→ **Task**:
Go through the entries below and copy every line that holds the word "grey".

→ **Object change listings**:
------------

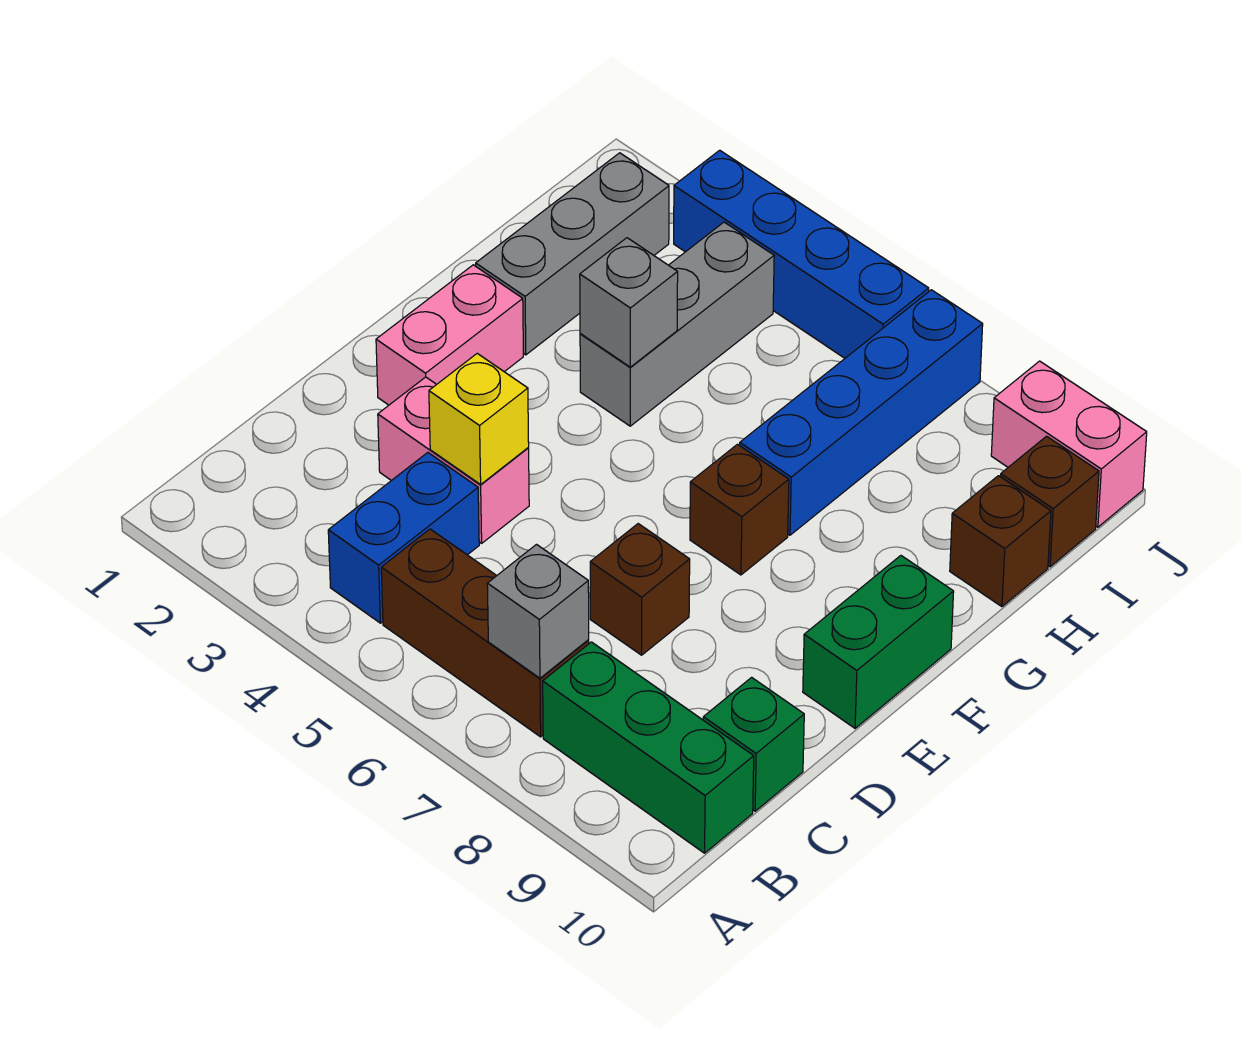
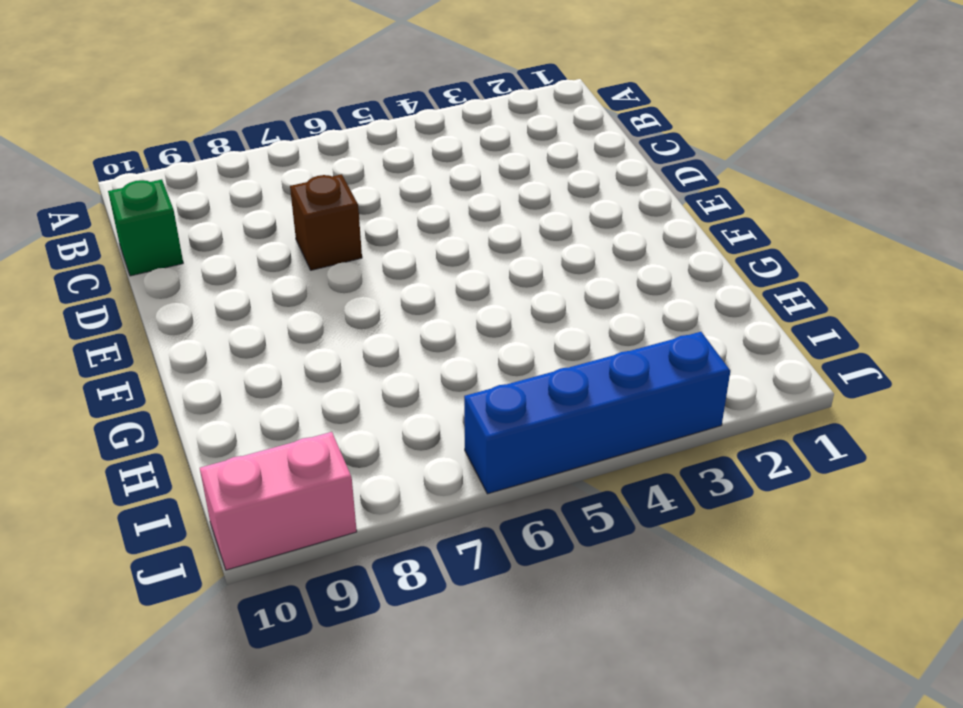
none -> blue brick B4:C4 level 1
none -> brown brick B5:B7 level 1
none -> green brick B8:B10 level 1

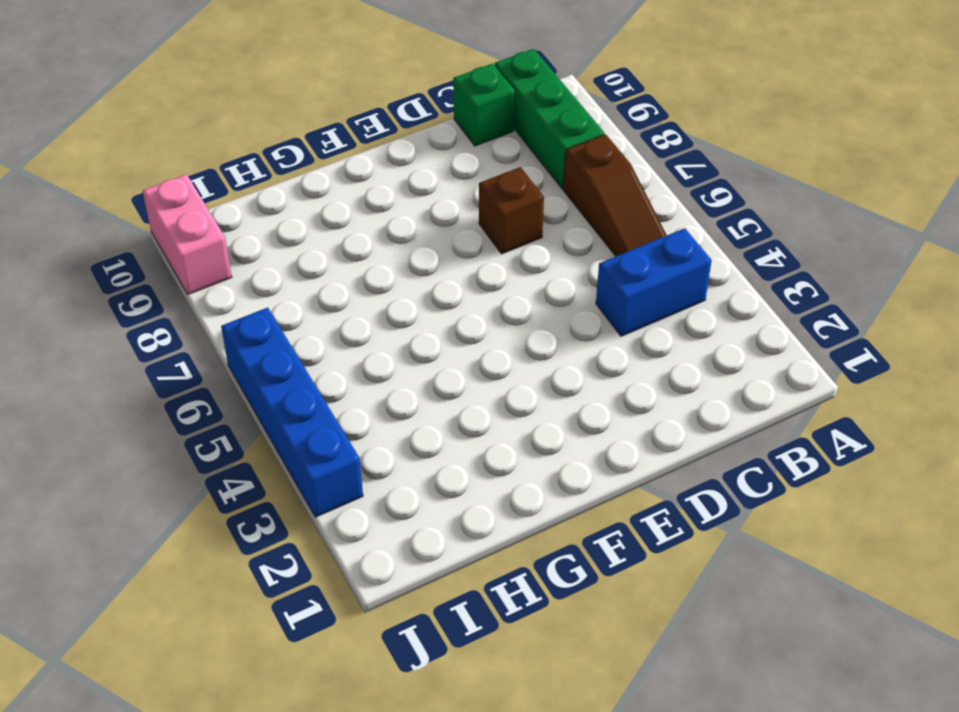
brown slope B5:B7 level 1 top 7 -> brown brick B5:B7 level 1
none -> pink brick D3:D4 level 1
none -> pink brick E2:F2 level 1
none -> green brick E10:F10 level 1

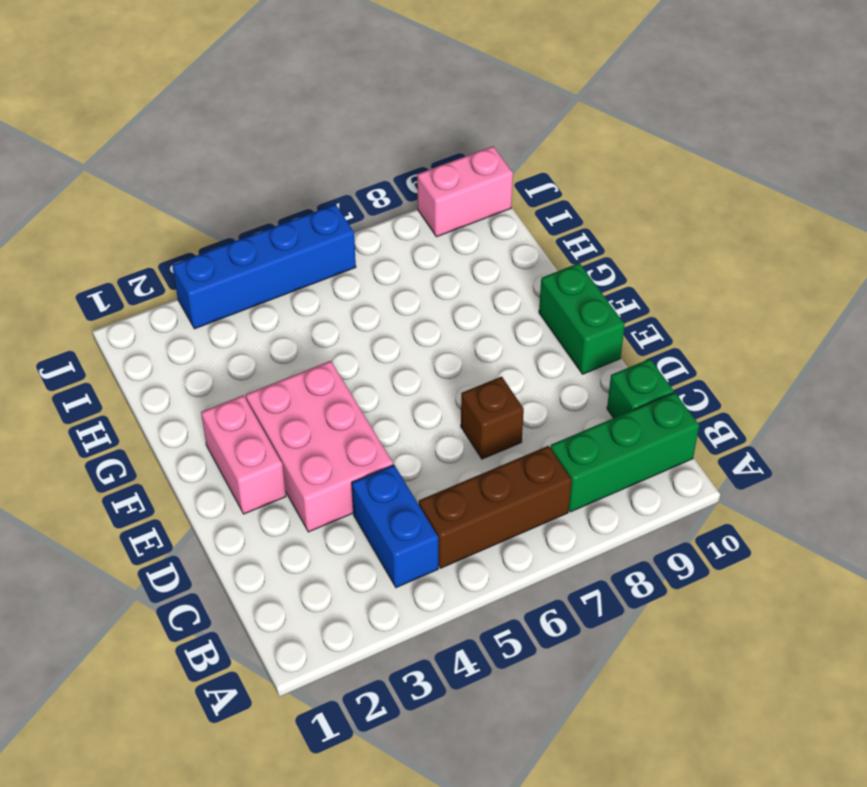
pink brick D3:F4 level 1 -> pink brick D3:D4 level 1
none -> brown brick F7 level 1
none -> grey brick G2:I2 level 1
none -> grey brick G4:I4 level 1

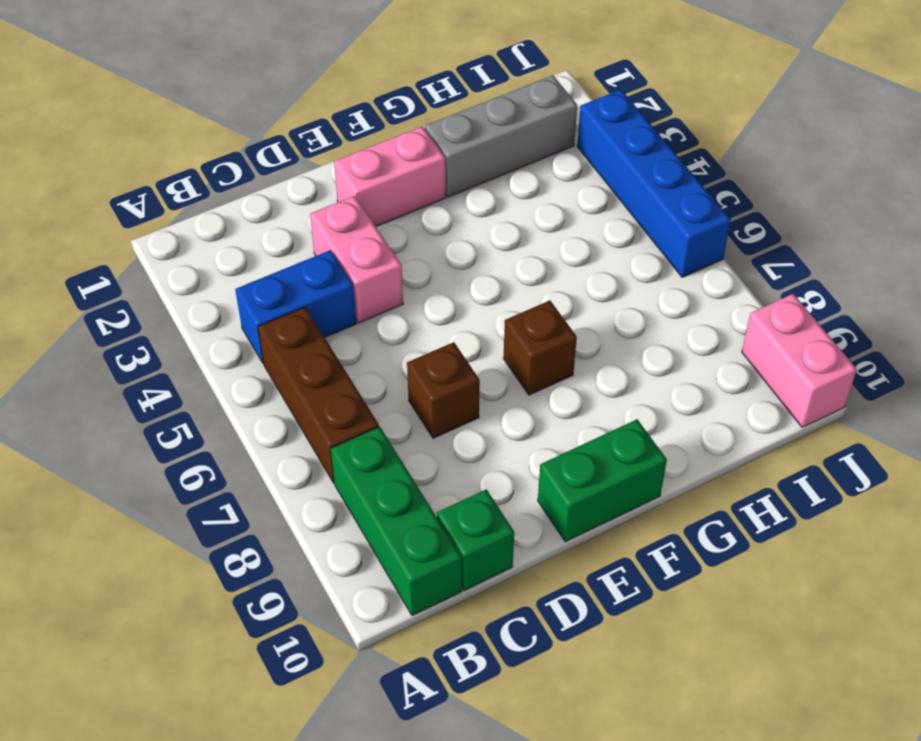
none -> grey brick G4:I4 level 1
none -> blue brick G7:J7 level 1
none -> brown brick H10 level 1

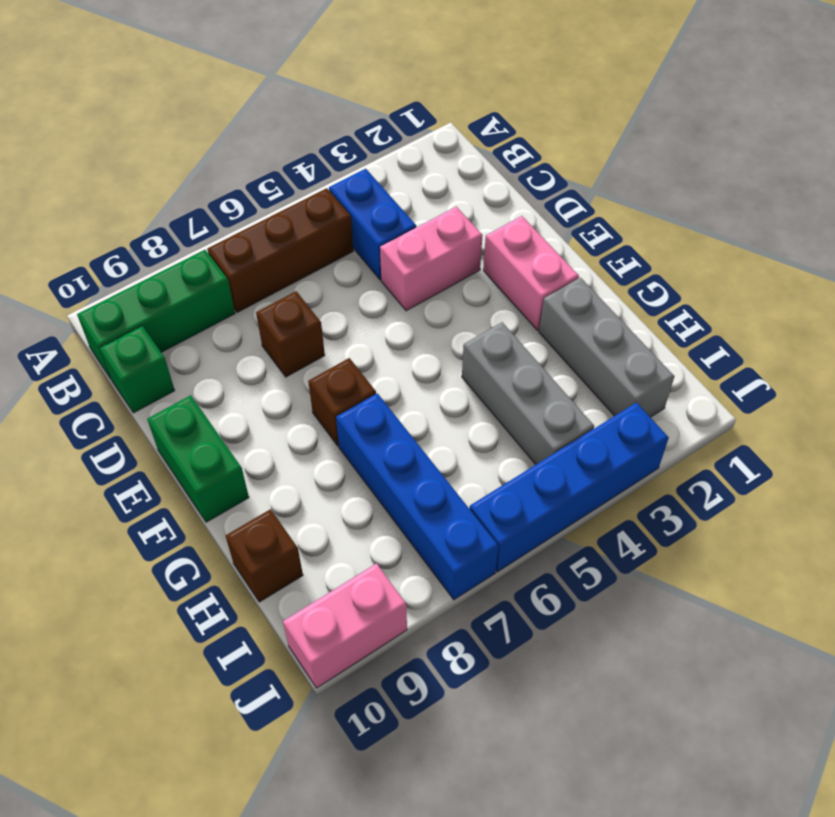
none -> brown brick I10 level 1
none -> grey brick B7 level 2
none -> yellow brick D4 level 2

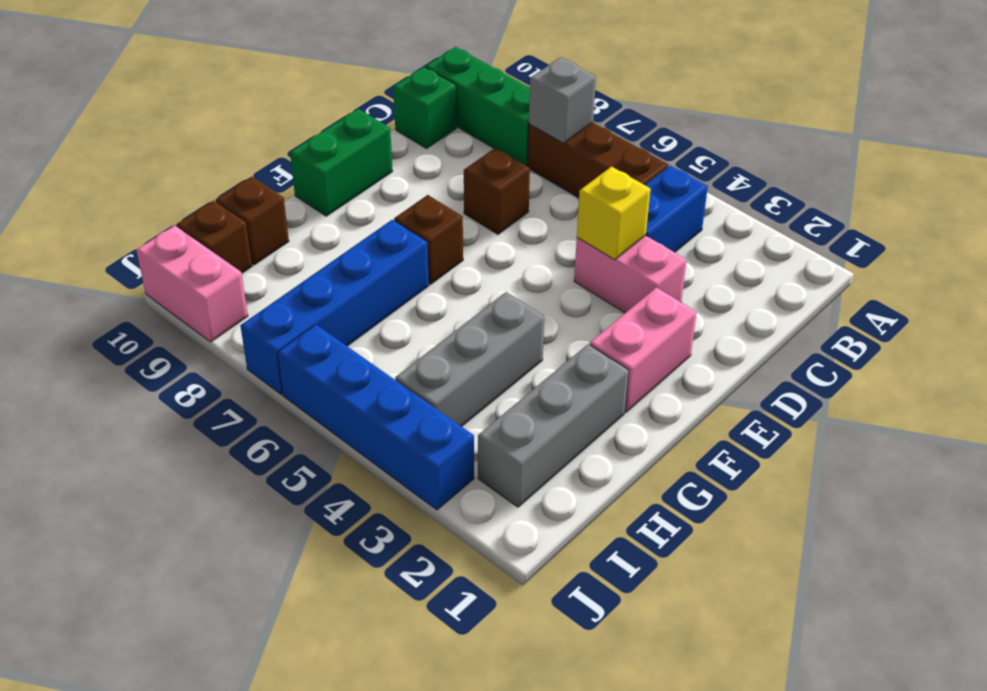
none -> grey brick G4 level 2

------------

→ **Problem solution**:
none -> grey brick G2:I2 level 1
none -> grey brick G4:I4 level 1
none -> grey brick G4:I4 level 1
none -> grey brick B7 level 2
none -> grey brick G4 level 2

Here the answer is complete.